▶ YOUR ASSIGNMENT
Among the lines below, take the one holding "orange dumbbell [246,209,306,247]", the one holding "yellow light bulb [239,101,289,142]", and all lines between them. Set them down exactly.

***** RECORDED INFORMATION

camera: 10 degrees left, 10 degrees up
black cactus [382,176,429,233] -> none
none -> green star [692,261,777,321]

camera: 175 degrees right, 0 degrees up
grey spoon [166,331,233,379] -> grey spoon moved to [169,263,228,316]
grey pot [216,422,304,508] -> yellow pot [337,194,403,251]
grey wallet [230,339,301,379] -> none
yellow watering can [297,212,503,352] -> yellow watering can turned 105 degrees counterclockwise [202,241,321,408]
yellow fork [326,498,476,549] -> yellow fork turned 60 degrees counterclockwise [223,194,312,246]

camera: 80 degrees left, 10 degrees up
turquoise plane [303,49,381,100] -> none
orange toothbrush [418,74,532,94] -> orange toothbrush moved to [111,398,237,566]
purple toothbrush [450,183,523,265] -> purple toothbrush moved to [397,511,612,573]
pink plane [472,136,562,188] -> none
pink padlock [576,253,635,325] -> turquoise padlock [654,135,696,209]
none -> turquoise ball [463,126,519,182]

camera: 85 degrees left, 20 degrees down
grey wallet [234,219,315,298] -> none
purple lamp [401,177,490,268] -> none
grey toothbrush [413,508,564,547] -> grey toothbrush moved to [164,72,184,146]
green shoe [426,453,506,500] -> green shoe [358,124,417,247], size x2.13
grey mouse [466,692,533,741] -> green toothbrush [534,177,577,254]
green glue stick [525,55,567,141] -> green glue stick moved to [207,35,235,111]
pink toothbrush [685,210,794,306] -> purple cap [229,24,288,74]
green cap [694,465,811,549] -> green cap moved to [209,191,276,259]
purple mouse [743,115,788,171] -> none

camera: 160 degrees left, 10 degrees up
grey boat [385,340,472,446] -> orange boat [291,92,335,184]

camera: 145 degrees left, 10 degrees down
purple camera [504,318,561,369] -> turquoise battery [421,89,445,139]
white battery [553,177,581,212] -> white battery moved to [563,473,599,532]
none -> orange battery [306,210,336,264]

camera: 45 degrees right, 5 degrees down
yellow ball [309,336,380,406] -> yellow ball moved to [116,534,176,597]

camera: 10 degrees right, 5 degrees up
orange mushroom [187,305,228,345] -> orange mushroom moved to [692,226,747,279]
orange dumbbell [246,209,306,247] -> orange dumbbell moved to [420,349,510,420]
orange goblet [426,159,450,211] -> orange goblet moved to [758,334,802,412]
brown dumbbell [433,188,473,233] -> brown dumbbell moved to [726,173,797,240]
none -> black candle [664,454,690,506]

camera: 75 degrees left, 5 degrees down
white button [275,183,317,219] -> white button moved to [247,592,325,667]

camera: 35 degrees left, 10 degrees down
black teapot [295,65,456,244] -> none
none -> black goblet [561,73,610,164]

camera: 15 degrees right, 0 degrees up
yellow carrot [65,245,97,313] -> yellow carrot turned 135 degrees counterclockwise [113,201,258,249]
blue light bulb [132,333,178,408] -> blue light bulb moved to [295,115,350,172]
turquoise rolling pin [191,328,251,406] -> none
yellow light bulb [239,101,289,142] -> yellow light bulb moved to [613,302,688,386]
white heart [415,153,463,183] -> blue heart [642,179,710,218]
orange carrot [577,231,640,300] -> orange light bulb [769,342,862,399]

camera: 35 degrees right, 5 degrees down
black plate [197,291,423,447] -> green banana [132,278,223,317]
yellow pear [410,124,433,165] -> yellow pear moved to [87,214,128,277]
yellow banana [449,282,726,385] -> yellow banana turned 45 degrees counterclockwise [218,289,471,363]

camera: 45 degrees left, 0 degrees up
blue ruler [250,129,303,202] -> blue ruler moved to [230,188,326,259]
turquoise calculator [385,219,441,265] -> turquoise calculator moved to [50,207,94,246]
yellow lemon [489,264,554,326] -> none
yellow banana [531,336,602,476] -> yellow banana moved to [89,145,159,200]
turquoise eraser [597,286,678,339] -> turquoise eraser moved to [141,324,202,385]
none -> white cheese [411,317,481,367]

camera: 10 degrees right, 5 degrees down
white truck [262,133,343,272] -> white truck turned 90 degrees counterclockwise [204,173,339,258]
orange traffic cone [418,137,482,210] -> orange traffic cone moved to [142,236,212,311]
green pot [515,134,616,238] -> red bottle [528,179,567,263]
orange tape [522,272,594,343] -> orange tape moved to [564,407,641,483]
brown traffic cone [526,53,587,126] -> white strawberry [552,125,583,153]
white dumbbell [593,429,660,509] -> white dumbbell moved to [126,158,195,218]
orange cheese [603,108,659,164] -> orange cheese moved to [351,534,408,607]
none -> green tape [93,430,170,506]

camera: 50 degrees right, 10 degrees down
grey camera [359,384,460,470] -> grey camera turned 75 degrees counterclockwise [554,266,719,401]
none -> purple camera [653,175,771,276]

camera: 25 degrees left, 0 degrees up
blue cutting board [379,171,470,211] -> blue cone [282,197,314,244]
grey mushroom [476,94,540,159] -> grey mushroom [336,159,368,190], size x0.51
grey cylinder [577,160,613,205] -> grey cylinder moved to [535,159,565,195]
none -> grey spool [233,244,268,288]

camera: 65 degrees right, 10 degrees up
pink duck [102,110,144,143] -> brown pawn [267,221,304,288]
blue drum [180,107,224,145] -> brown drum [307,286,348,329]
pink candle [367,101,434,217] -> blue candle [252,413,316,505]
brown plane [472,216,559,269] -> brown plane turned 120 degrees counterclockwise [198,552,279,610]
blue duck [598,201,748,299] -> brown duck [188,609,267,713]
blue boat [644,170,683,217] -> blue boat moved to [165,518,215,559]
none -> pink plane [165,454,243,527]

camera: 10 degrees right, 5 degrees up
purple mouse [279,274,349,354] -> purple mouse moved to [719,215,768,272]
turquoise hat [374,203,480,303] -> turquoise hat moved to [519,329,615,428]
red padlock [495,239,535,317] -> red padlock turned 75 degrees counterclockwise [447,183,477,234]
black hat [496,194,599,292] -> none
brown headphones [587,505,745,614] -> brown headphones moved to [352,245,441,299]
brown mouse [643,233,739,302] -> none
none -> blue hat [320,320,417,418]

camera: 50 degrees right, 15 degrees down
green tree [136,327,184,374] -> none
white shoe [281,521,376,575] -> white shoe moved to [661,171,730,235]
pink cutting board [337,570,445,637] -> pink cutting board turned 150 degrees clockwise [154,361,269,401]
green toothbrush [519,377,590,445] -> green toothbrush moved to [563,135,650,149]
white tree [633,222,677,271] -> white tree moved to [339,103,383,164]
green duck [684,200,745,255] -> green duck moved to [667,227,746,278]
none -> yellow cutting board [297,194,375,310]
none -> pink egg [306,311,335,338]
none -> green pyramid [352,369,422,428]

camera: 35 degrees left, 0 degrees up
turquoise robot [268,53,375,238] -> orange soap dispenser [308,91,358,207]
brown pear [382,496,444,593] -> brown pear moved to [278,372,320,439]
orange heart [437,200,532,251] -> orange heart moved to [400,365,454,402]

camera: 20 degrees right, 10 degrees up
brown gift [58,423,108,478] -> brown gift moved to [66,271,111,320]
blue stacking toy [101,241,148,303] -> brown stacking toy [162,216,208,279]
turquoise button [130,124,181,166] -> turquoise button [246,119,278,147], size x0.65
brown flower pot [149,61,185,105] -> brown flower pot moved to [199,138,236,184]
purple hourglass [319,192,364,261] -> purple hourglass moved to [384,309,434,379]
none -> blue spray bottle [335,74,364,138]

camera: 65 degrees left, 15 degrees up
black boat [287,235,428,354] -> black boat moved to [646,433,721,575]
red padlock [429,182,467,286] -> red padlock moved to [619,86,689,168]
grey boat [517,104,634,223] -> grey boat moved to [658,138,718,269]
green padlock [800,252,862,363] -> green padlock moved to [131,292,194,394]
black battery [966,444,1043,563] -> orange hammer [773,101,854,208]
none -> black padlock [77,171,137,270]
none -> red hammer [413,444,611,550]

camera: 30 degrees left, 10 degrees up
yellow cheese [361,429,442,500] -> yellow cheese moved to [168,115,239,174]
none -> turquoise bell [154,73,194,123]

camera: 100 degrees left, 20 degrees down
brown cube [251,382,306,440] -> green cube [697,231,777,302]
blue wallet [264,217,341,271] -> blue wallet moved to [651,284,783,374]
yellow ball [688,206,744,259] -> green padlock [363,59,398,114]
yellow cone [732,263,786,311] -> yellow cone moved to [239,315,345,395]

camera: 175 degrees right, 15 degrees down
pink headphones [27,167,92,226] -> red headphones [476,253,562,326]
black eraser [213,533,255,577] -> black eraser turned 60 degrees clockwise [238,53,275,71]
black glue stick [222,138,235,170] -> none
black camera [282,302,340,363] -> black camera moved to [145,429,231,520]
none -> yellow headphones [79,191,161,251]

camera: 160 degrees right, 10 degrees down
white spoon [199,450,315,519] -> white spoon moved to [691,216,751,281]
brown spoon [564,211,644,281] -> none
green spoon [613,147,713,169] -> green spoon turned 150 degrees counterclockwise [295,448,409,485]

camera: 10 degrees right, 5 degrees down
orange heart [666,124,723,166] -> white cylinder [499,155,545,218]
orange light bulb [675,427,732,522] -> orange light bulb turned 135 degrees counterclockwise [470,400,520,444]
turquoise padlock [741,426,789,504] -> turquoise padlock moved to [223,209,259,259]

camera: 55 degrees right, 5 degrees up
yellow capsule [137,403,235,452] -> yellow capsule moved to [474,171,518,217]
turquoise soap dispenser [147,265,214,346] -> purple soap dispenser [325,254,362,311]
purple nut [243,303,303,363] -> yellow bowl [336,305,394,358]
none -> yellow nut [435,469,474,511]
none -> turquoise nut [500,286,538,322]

**********

▶ ANSWER BELOW
orange dumbbell [246,209,306,247] -> orange dumbbell moved to [420,349,510,420]
orange goblet [426,159,450,211] -> orange goblet moved to [758,334,802,412]
brown dumbbell [433,188,473,233] -> brown dumbbell moved to [726,173,797,240]
none -> black candle [664,454,690,506]

camera: 75 degrees left, 5 degrees down
white button [275,183,317,219] -> white button moved to [247,592,325,667]

camera: 35 degrees left, 10 degrees down
black teapot [295,65,456,244] -> none
none -> black goblet [561,73,610,164]

camera: 15 degrees right, 0 degrees up
yellow carrot [65,245,97,313] -> yellow carrot turned 135 degrees counterclockwise [113,201,258,249]
blue light bulb [132,333,178,408] -> blue light bulb moved to [295,115,350,172]
turquoise rolling pin [191,328,251,406] -> none
yellow light bulb [239,101,289,142] -> yellow light bulb moved to [613,302,688,386]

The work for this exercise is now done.